> [Prompt]:
Can you reproduce every line of the listing exactly, leaving the pictures out of your answer?

A run of records:
++++++++++++++++++++

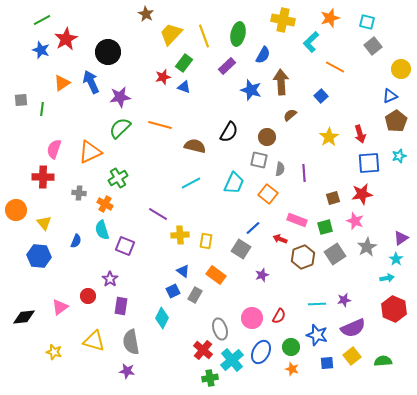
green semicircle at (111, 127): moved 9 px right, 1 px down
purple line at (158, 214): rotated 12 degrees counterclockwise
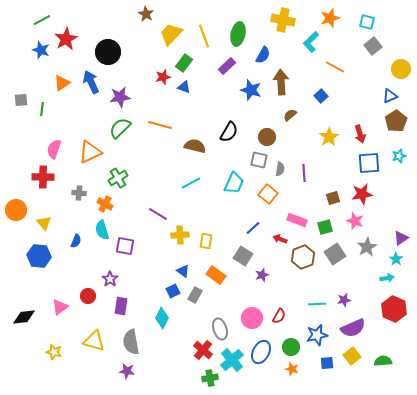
purple square at (125, 246): rotated 12 degrees counterclockwise
gray square at (241, 249): moved 2 px right, 7 px down
blue star at (317, 335): rotated 30 degrees counterclockwise
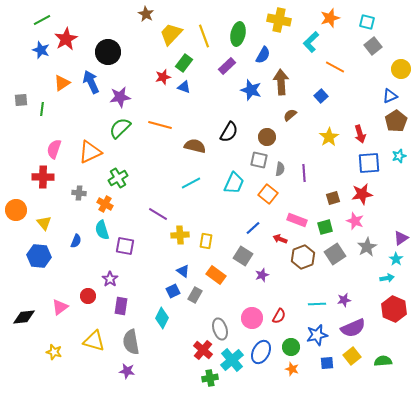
yellow cross at (283, 20): moved 4 px left
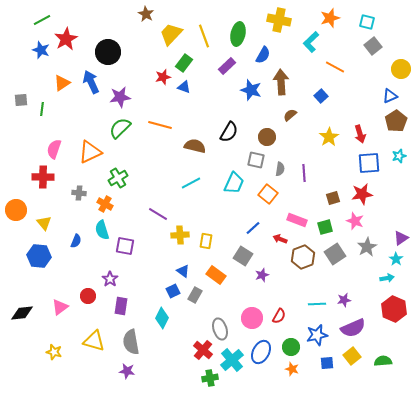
gray square at (259, 160): moved 3 px left
black diamond at (24, 317): moved 2 px left, 4 px up
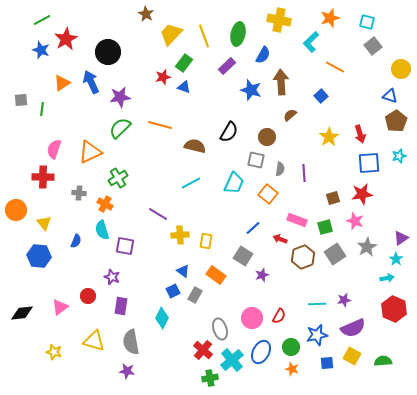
blue triangle at (390, 96): rotated 42 degrees clockwise
purple star at (110, 279): moved 2 px right, 2 px up; rotated 14 degrees counterclockwise
yellow square at (352, 356): rotated 24 degrees counterclockwise
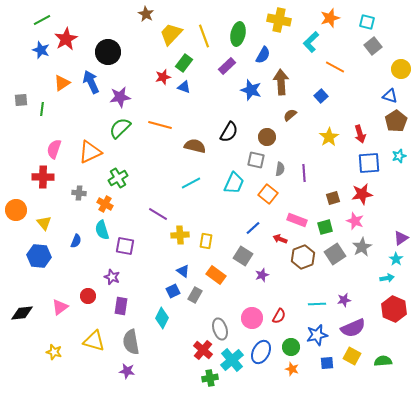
gray star at (367, 247): moved 5 px left
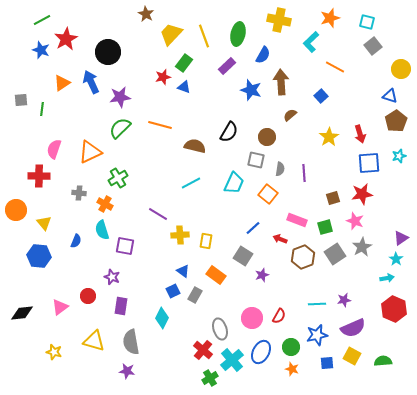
red cross at (43, 177): moved 4 px left, 1 px up
green cross at (210, 378): rotated 21 degrees counterclockwise
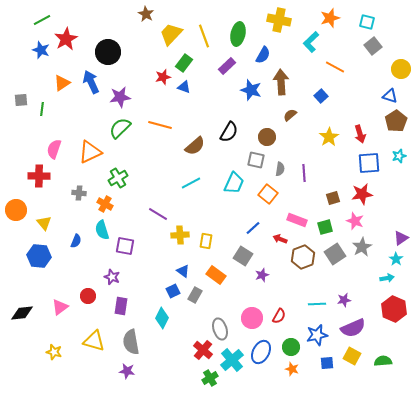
brown semicircle at (195, 146): rotated 125 degrees clockwise
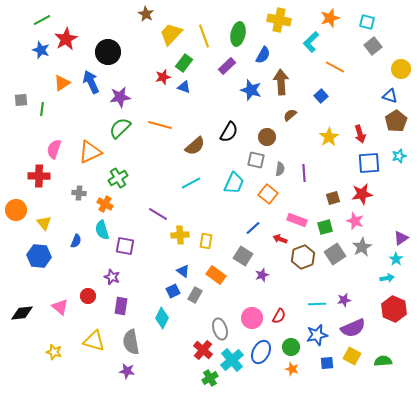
pink triangle at (60, 307): rotated 42 degrees counterclockwise
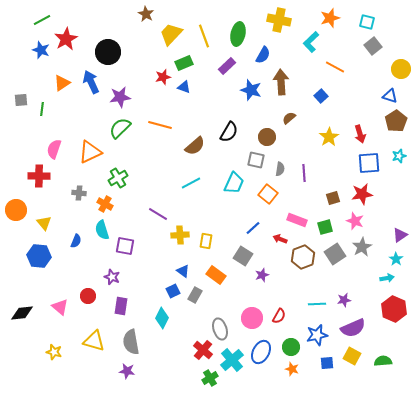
green rectangle at (184, 63): rotated 30 degrees clockwise
brown semicircle at (290, 115): moved 1 px left, 3 px down
purple triangle at (401, 238): moved 1 px left, 3 px up
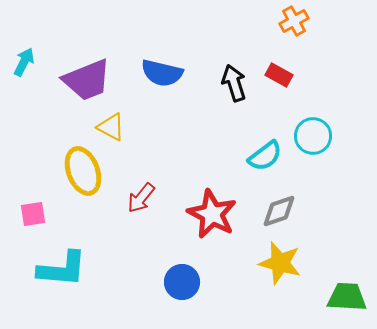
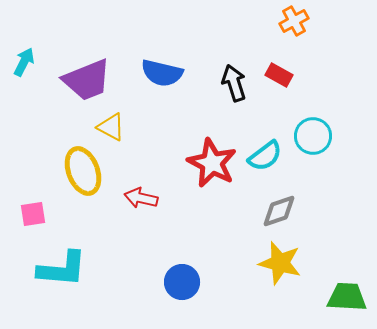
red arrow: rotated 64 degrees clockwise
red star: moved 51 px up
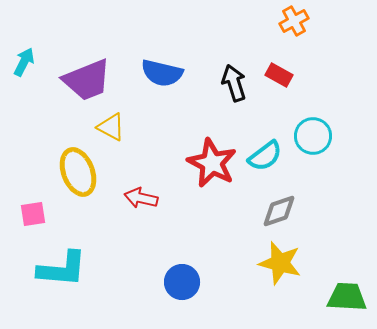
yellow ellipse: moved 5 px left, 1 px down
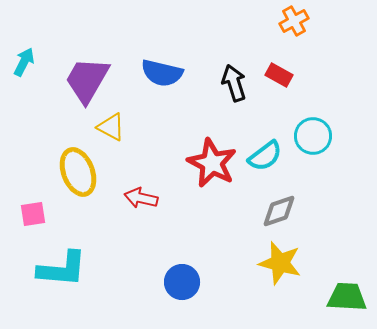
purple trapezoid: rotated 142 degrees clockwise
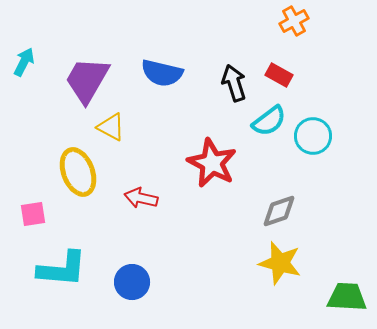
cyan semicircle: moved 4 px right, 35 px up
blue circle: moved 50 px left
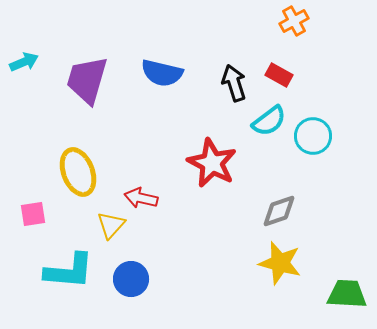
cyan arrow: rotated 40 degrees clockwise
purple trapezoid: rotated 14 degrees counterclockwise
yellow triangle: moved 98 px down; rotated 44 degrees clockwise
cyan L-shape: moved 7 px right, 2 px down
blue circle: moved 1 px left, 3 px up
green trapezoid: moved 3 px up
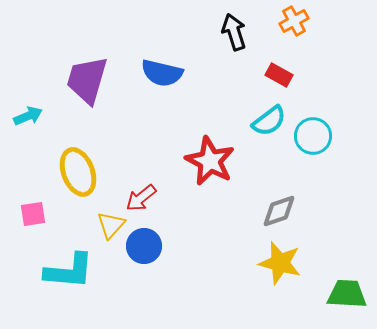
cyan arrow: moved 4 px right, 54 px down
black arrow: moved 51 px up
red star: moved 2 px left, 2 px up
red arrow: rotated 52 degrees counterclockwise
blue circle: moved 13 px right, 33 px up
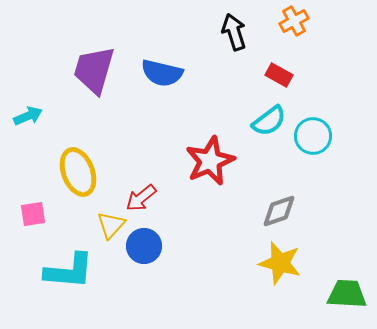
purple trapezoid: moved 7 px right, 10 px up
red star: rotated 21 degrees clockwise
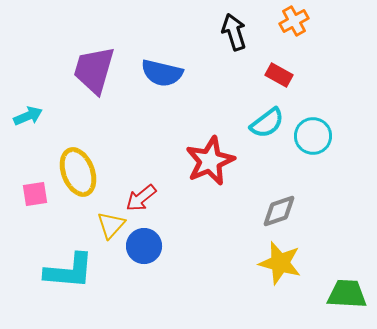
cyan semicircle: moved 2 px left, 2 px down
pink square: moved 2 px right, 20 px up
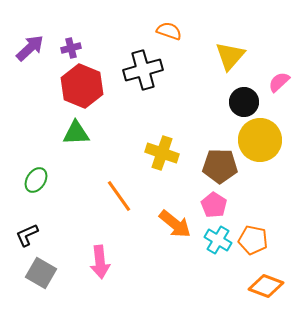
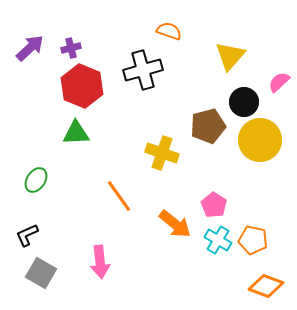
brown pentagon: moved 12 px left, 40 px up; rotated 16 degrees counterclockwise
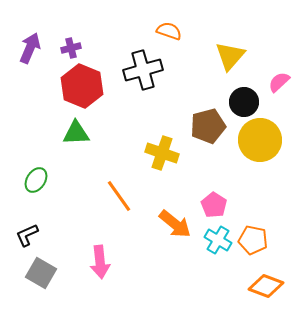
purple arrow: rotated 24 degrees counterclockwise
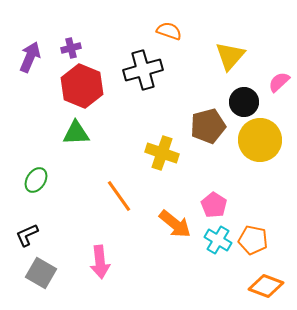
purple arrow: moved 9 px down
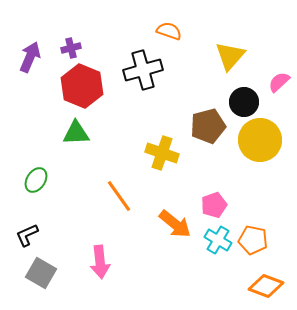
pink pentagon: rotated 20 degrees clockwise
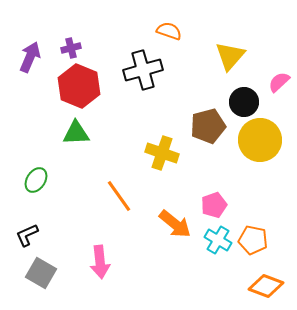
red hexagon: moved 3 px left
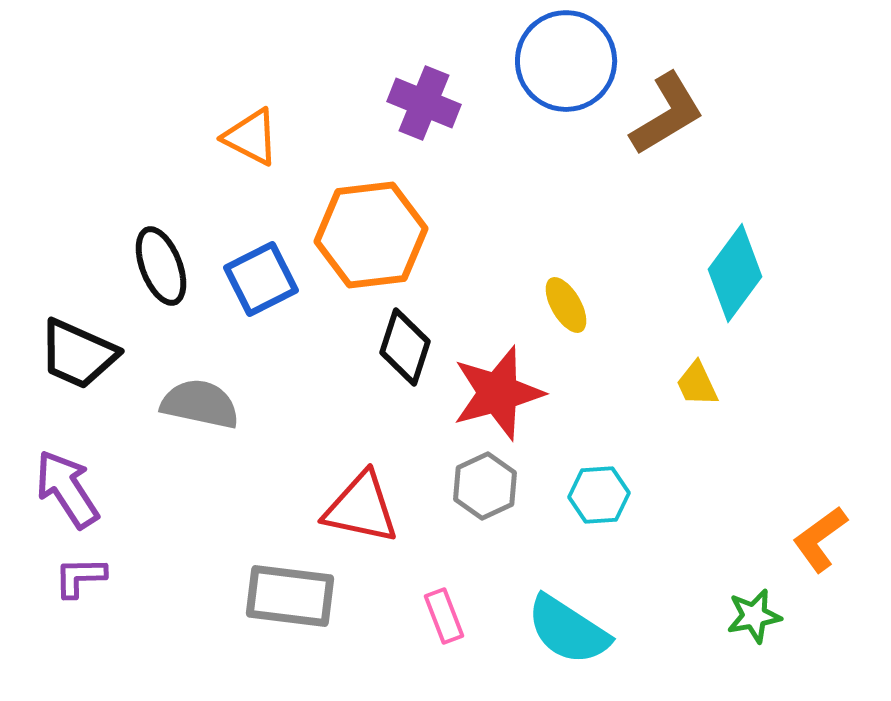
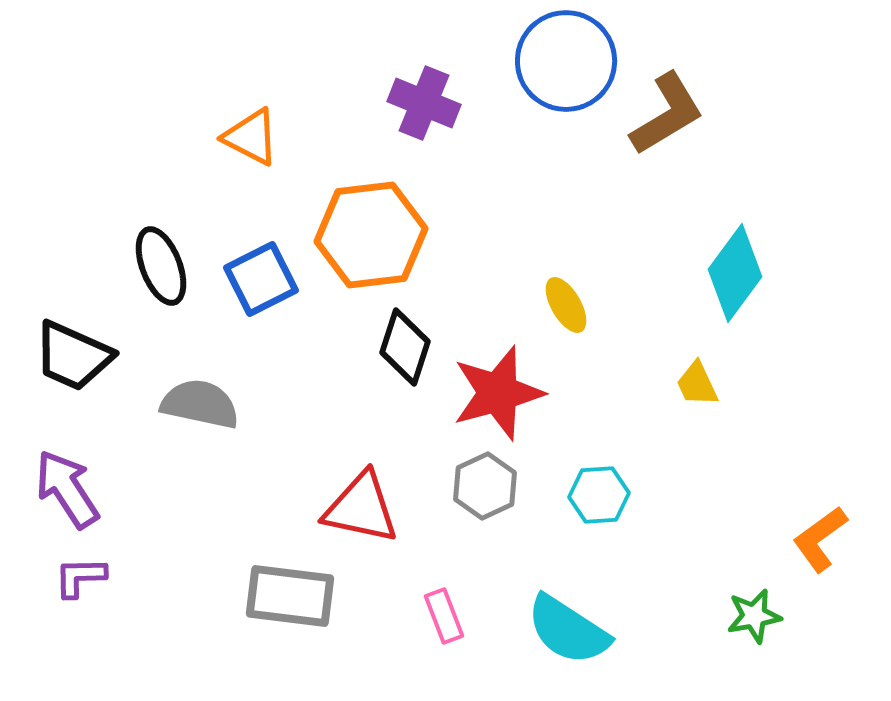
black trapezoid: moved 5 px left, 2 px down
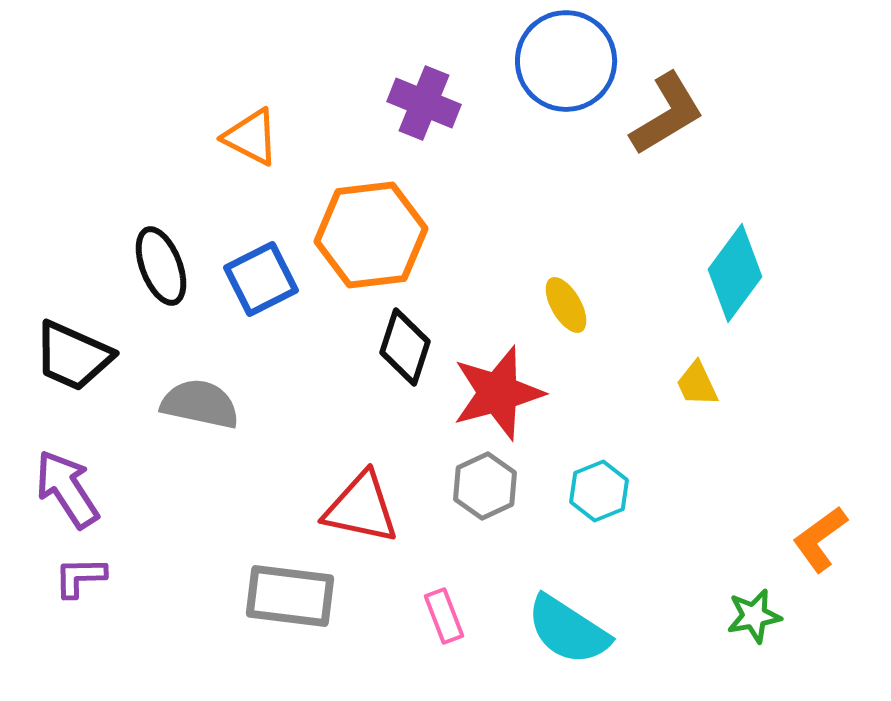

++++++++++++++++++++

> [Result for this task]:
green semicircle at (111, 127): moved 9 px right, 1 px down
purple line at (158, 214): rotated 12 degrees counterclockwise
purple square at (125, 246): rotated 12 degrees counterclockwise
gray square at (241, 249): moved 2 px right, 7 px down
blue star at (317, 335): rotated 30 degrees counterclockwise
yellow cross at (283, 20): moved 4 px left
gray square at (259, 160): moved 3 px left
black diamond at (24, 317): moved 2 px left, 4 px up
blue triangle at (390, 96): rotated 42 degrees clockwise
purple star at (110, 279): moved 2 px right, 2 px up; rotated 14 degrees counterclockwise
yellow square at (352, 356): rotated 24 degrees counterclockwise
gray star at (367, 247): moved 5 px left
red cross at (43, 177): moved 4 px left, 1 px up
green cross at (210, 378): rotated 21 degrees counterclockwise
brown semicircle at (195, 146): rotated 125 degrees clockwise
pink triangle at (60, 307): rotated 42 degrees counterclockwise
green rectangle at (184, 63): rotated 30 degrees clockwise
brown semicircle at (290, 115): moved 1 px left, 3 px down
purple triangle at (401, 238): moved 1 px left, 3 px up
red arrow: rotated 64 degrees clockwise
red star: moved 51 px up
yellow ellipse: moved 5 px left, 1 px down
purple trapezoid: rotated 142 degrees clockwise
cyan semicircle: moved 4 px right, 35 px up
blue circle: moved 50 px left
cyan arrow: rotated 40 degrees clockwise
purple trapezoid: rotated 14 degrees counterclockwise
yellow triangle: moved 98 px down; rotated 44 degrees clockwise
cyan L-shape: moved 7 px right, 2 px down
blue circle: moved 1 px left, 3 px up
green trapezoid: moved 3 px up
cyan arrow: moved 4 px right, 54 px down
black arrow: moved 51 px up
red star: moved 2 px left, 2 px up
red arrow: rotated 52 degrees counterclockwise
blue circle: moved 13 px right, 33 px up
purple trapezoid: moved 7 px right, 10 px up
red star: rotated 21 degrees clockwise
cyan semicircle: moved 2 px left, 2 px down
pink square: moved 2 px right, 20 px up
brown pentagon: moved 12 px left, 40 px up; rotated 16 degrees counterclockwise
purple arrow: rotated 24 degrees counterclockwise
purple arrow: moved 9 px down
pink pentagon: rotated 20 degrees clockwise
red hexagon: moved 3 px left
black trapezoid: moved 5 px left, 2 px down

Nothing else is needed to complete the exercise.